Task item:
Only those lines in the data below from the line containing "green bucket [760,427,838,535]" through the line containing "orange cone [991,306,1053,384] ->", both included, should be restated word for word.

[Image change detection data]
# # #
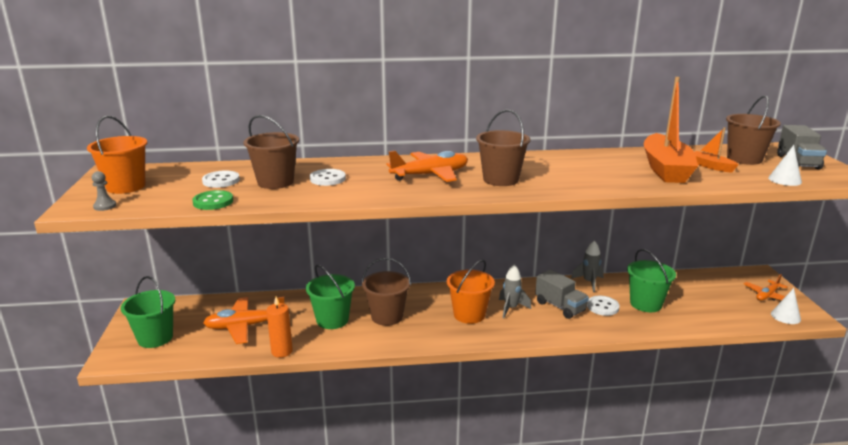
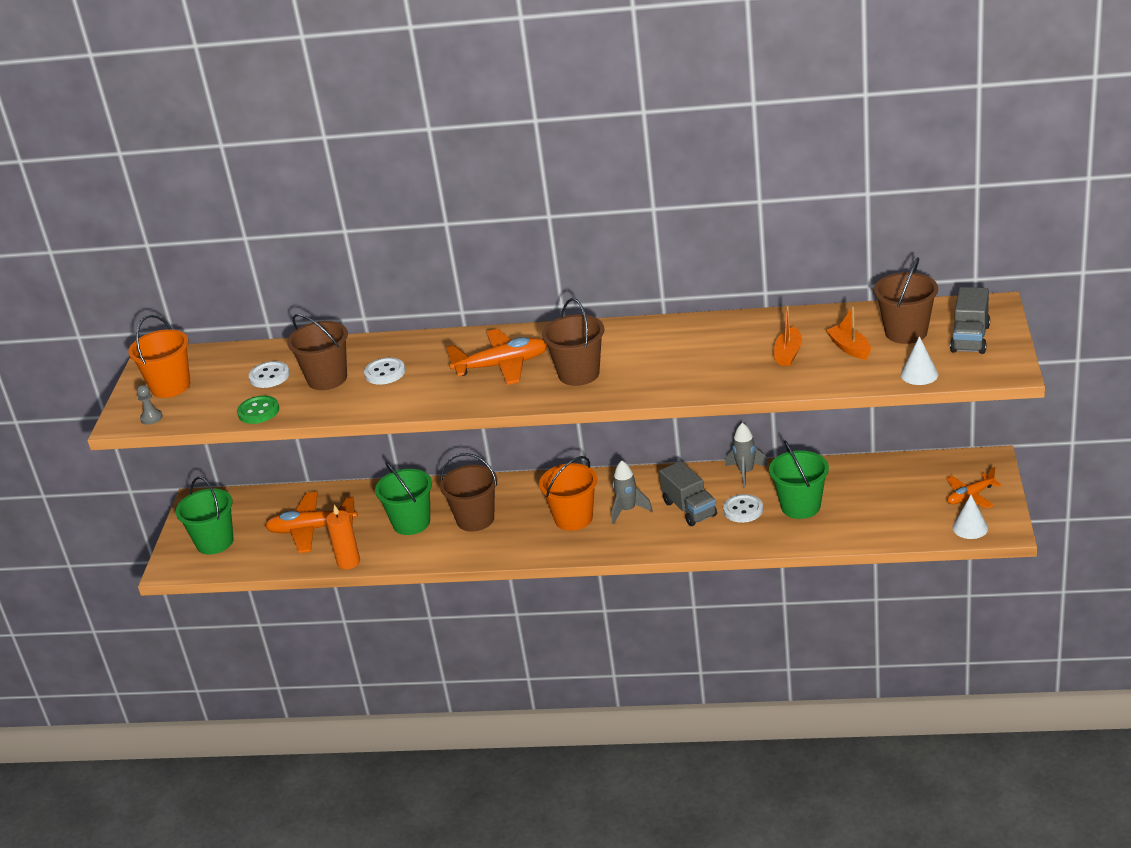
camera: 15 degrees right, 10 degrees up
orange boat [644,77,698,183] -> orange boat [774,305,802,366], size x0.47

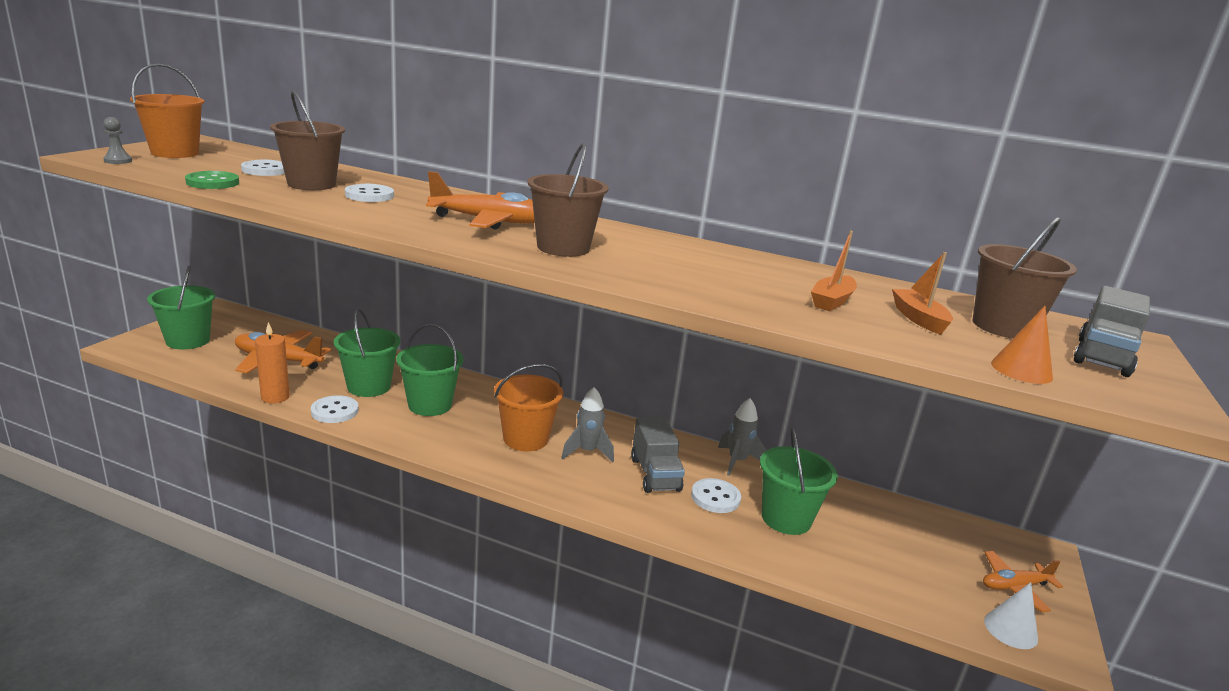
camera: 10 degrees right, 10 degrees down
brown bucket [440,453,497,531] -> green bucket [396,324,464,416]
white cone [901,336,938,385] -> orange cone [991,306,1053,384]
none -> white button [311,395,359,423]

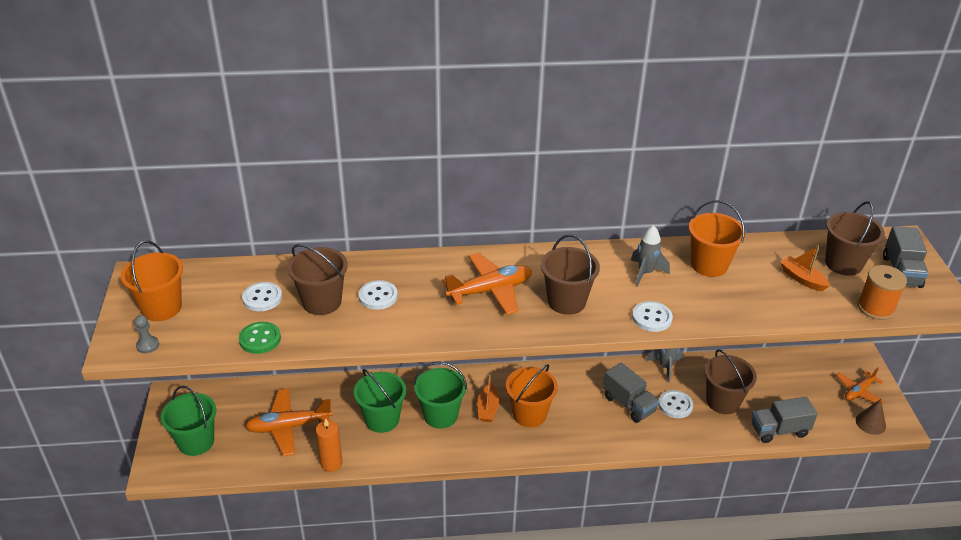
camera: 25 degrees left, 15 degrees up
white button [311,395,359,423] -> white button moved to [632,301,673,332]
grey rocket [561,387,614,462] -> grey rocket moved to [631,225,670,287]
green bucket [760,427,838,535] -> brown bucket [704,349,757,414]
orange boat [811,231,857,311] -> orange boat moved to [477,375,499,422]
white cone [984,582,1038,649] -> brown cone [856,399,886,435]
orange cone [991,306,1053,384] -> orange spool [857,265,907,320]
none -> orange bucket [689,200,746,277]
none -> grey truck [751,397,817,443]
# # #
Exercise output:
green bucket [760,427,838,535] -> brown bucket [704,349,757,414]
orange boat [811,231,857,311] -> orange boat moved to [477,375,499,422]
white cone [984,582,1038,649] -> brown cone [856,399,886,435]
orange cone [991,306,1053,384] -> orange spool [857,265,907,320]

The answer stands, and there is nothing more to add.